Aim of the exercise: Filter the entries below, keeping only lines with the word "tile".

Records from a dataset:
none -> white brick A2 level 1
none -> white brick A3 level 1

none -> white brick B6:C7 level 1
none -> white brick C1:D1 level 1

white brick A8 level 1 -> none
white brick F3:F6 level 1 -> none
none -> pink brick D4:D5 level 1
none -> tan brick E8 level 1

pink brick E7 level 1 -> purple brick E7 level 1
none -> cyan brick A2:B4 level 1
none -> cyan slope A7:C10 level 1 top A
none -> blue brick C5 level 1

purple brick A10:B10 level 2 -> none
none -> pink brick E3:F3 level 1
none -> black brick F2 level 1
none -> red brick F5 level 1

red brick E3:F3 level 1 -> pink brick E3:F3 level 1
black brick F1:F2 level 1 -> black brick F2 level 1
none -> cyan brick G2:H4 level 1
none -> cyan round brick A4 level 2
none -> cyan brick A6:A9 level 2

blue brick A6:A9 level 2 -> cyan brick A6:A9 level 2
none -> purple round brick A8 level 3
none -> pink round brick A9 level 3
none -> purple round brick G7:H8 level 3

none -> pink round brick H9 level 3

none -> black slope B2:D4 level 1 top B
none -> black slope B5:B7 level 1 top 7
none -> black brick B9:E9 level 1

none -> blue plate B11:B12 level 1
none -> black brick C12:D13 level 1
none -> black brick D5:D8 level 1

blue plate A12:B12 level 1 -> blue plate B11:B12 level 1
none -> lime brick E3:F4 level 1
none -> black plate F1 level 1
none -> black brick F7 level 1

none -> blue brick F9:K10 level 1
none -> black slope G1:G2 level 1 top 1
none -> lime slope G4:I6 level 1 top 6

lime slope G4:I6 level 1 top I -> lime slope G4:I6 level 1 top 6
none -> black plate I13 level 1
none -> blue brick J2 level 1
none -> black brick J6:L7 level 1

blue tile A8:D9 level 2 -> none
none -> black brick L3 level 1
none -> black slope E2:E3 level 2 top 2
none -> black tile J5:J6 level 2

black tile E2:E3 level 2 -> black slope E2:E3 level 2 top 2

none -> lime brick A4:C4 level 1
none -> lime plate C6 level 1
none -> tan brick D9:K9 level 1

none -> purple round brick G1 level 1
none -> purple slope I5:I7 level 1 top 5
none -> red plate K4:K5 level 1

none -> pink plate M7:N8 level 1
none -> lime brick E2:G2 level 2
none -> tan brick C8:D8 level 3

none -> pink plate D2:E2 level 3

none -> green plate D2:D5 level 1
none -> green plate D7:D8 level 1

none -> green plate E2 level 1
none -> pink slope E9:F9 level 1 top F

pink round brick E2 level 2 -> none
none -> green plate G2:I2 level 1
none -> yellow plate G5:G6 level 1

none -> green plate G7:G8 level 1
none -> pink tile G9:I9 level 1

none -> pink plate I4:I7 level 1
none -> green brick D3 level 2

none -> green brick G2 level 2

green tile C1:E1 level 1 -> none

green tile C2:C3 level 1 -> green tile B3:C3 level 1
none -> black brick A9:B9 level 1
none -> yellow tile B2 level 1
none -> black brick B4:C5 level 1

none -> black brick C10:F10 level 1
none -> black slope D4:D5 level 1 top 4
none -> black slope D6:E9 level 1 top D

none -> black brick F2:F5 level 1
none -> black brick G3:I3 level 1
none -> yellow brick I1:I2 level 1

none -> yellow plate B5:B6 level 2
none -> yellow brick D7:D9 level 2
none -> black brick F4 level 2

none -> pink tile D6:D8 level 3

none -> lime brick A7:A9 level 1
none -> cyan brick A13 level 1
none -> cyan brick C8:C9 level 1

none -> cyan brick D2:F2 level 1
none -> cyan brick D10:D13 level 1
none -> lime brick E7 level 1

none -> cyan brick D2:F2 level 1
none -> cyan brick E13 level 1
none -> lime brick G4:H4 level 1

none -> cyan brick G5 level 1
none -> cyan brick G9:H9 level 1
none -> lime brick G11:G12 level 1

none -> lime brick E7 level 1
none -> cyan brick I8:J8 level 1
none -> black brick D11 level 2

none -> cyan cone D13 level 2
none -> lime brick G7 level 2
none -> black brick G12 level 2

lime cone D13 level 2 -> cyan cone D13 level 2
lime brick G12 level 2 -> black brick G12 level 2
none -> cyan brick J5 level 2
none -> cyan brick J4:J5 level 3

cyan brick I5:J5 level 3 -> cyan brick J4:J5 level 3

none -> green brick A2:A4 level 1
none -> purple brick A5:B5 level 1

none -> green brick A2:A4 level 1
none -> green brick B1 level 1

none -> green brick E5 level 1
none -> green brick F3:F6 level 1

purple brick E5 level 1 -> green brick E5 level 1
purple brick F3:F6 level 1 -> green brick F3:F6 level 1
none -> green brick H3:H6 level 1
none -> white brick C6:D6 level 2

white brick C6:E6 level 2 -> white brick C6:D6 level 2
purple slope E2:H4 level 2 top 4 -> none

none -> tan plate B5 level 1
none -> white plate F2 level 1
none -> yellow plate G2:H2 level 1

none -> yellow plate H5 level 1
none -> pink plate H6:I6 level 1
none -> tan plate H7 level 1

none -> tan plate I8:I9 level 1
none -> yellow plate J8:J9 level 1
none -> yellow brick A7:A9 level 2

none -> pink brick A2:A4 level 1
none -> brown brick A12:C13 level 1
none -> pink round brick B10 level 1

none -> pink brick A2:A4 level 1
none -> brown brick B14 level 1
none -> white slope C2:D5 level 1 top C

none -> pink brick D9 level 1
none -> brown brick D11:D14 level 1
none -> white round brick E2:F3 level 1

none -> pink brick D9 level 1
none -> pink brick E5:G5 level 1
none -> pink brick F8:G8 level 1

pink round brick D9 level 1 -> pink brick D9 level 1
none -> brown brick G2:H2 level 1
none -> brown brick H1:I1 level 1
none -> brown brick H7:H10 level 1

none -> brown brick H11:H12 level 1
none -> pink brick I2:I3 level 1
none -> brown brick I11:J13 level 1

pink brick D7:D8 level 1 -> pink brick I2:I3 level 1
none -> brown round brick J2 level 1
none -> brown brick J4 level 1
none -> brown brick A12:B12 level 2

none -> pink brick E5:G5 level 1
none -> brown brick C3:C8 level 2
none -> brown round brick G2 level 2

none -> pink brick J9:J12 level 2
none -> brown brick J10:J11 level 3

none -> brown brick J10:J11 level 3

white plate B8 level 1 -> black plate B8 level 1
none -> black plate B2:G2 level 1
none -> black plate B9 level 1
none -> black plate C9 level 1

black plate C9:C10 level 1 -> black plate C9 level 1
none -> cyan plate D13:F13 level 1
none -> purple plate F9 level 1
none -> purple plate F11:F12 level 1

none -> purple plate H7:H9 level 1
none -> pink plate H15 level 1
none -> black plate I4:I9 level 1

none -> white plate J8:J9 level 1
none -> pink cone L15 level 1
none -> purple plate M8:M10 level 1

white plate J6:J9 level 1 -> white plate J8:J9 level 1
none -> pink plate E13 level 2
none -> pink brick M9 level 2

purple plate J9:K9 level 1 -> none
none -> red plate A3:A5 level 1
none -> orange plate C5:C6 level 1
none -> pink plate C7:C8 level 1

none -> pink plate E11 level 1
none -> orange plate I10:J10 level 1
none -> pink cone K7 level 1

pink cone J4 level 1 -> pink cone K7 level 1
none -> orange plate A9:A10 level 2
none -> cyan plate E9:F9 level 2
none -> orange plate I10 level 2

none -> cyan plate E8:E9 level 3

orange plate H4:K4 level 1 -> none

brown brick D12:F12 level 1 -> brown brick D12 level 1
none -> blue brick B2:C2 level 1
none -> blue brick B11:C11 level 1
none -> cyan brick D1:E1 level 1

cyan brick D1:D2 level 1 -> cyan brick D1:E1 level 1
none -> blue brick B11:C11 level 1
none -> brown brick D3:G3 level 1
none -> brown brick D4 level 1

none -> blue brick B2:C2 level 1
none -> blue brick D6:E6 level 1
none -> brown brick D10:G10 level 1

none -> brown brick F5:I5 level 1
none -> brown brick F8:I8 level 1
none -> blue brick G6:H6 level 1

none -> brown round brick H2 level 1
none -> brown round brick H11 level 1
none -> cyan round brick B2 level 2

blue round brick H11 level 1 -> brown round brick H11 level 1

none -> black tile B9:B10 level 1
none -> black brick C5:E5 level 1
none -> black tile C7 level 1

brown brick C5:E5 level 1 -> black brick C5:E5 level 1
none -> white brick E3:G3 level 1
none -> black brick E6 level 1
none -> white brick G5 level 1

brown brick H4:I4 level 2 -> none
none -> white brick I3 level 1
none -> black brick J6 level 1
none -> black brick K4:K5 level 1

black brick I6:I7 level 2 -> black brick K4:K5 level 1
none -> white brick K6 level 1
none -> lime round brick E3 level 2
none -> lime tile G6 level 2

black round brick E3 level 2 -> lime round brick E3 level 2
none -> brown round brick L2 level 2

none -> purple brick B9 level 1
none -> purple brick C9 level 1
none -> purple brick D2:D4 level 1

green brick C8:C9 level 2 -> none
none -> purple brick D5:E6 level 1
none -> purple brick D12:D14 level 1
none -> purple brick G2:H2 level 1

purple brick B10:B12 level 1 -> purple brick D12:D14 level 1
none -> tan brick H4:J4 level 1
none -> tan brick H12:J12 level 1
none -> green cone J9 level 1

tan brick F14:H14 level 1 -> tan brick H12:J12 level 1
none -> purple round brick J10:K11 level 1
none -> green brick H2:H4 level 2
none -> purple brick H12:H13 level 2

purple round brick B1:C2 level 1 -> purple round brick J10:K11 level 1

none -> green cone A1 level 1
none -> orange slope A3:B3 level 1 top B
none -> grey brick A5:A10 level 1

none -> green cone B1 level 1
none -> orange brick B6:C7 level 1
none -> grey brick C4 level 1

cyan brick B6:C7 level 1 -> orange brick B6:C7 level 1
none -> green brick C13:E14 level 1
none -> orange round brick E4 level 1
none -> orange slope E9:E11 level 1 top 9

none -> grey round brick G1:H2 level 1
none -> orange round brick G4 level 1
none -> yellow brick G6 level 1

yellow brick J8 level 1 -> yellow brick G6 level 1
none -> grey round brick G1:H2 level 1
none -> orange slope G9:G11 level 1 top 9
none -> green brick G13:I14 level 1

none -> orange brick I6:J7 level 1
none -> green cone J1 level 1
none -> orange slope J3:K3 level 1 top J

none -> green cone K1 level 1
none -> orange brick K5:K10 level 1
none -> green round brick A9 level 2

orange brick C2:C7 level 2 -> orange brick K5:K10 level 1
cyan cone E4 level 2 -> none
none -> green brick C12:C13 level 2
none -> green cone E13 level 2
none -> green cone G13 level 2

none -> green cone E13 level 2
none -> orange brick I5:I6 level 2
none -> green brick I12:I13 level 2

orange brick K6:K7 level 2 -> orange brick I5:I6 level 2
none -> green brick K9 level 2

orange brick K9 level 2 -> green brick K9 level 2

Response to this exercise:
blue tile A8:D9 level 2 -> none
none -> black tile J5:J6 level 2
black tile E2:E3 level 2 -> black slope E2:E3 level 2 top 2
none -> pink tile G9:I9 level 1
green tile C1:E1 level 1 -> none
green tile C2:C3 level 1 -> green tile B3:C3 level 1
none -> yellow tile B2 level 1
none -> pink tile D6:D8 level 3
none -> black tile B9:B10 level 1
none -> black tile C7 level 1
none -> lime tile G6 level 2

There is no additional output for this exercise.